• Assignment
Pull each line holding "none" out of the entries below.

_ _ _ _ _

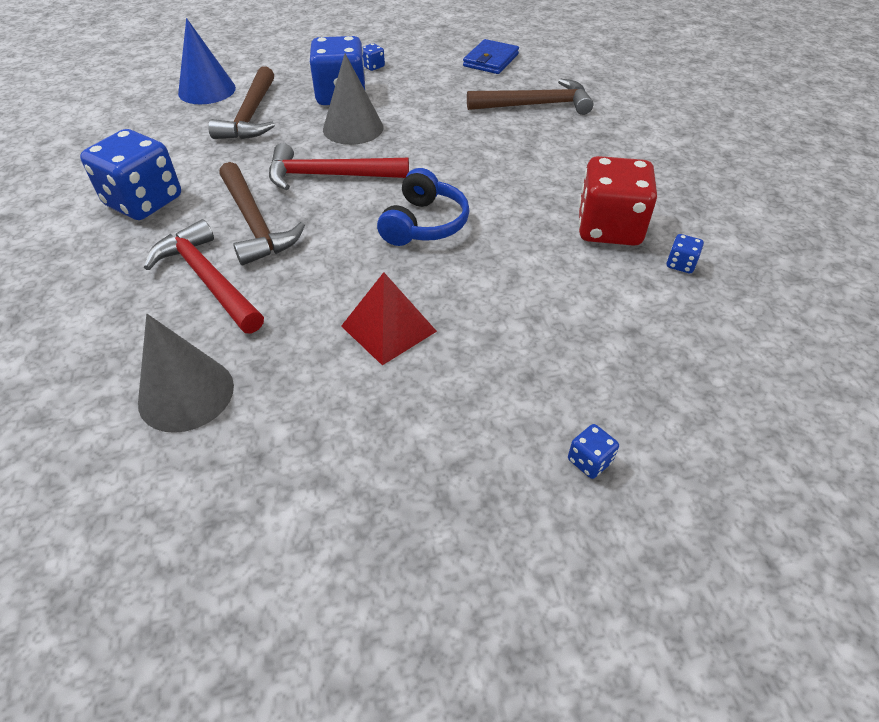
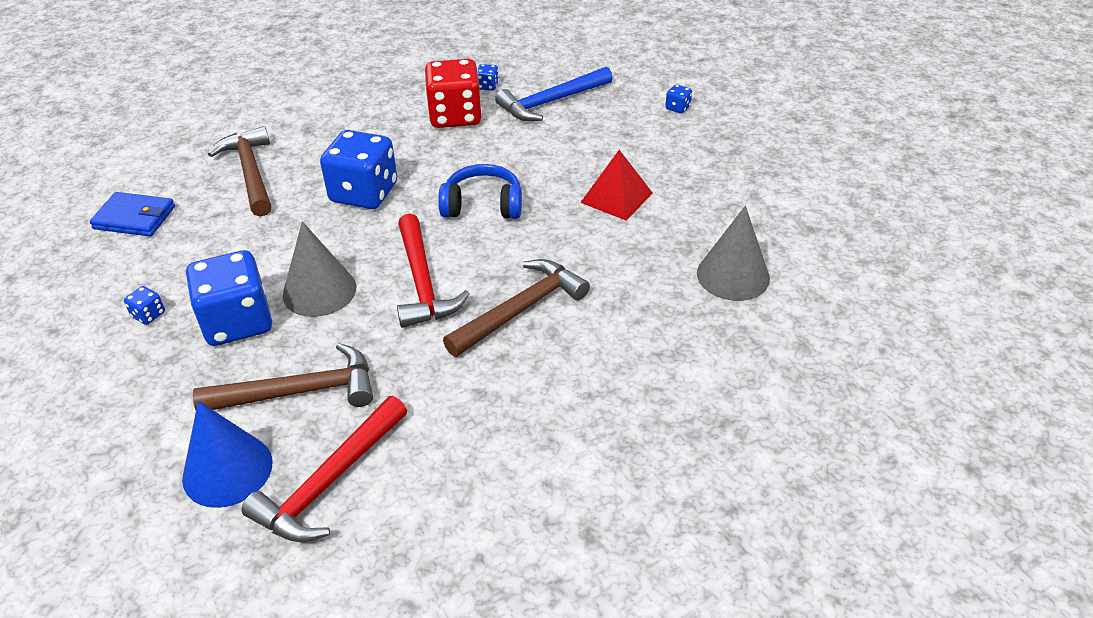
camera: 105 degrees left, 5 degrees down
(144, 201) = (515, 413): blue dice -> blue dice (364, 193)
(208, 279) = (611, 311): red hammer -> red hammer (329, 482)
(630, 315) = (551, 102): none -> blue hammer

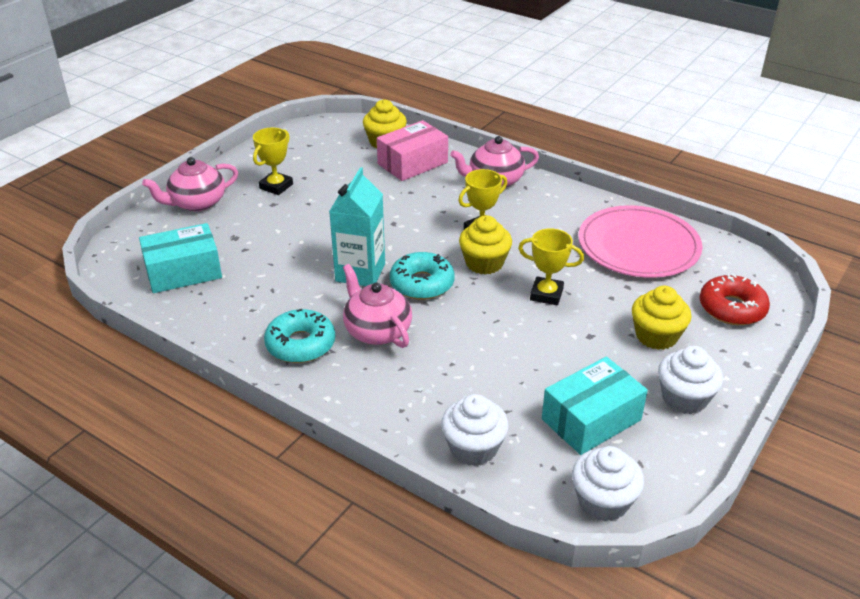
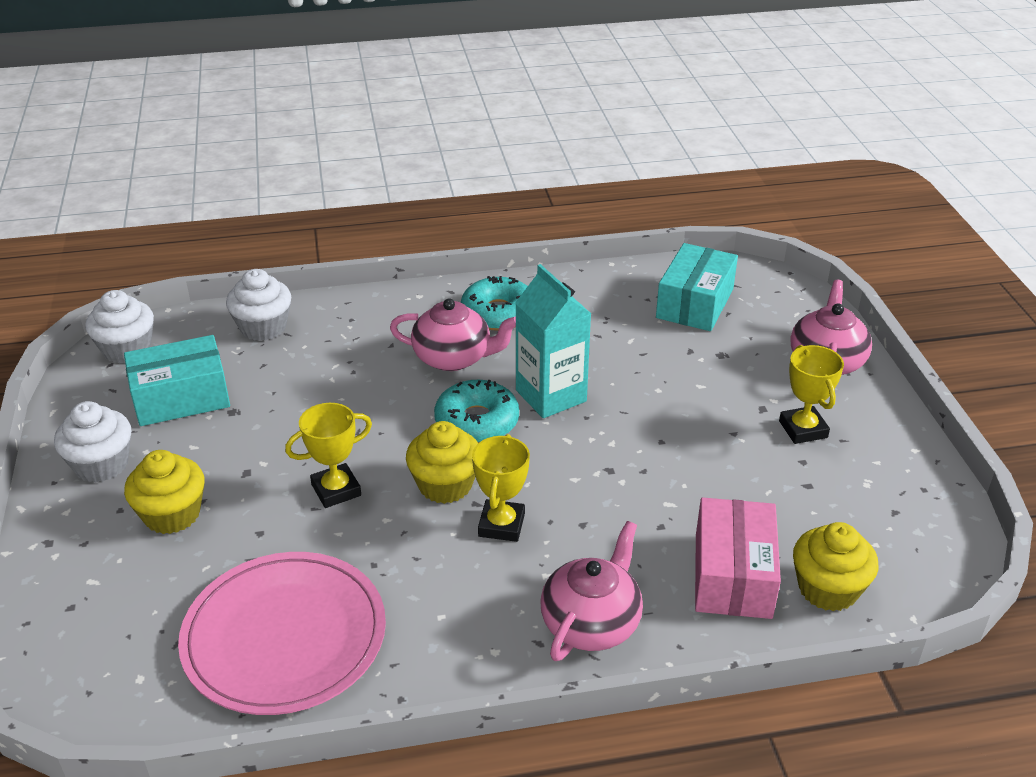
camera: 135 degrees right, 0 degrees up
(591, 419) = (181, 397): turquoise box -> turquoise box turned 60 degrees clockwise
(732, 308) = (97, 609): red donut -> none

_ _ _ _ _

• Written reply
(630, 315) = (551, 102): none -> blue hammer
(732, 308) = (97, 609): red donut -> none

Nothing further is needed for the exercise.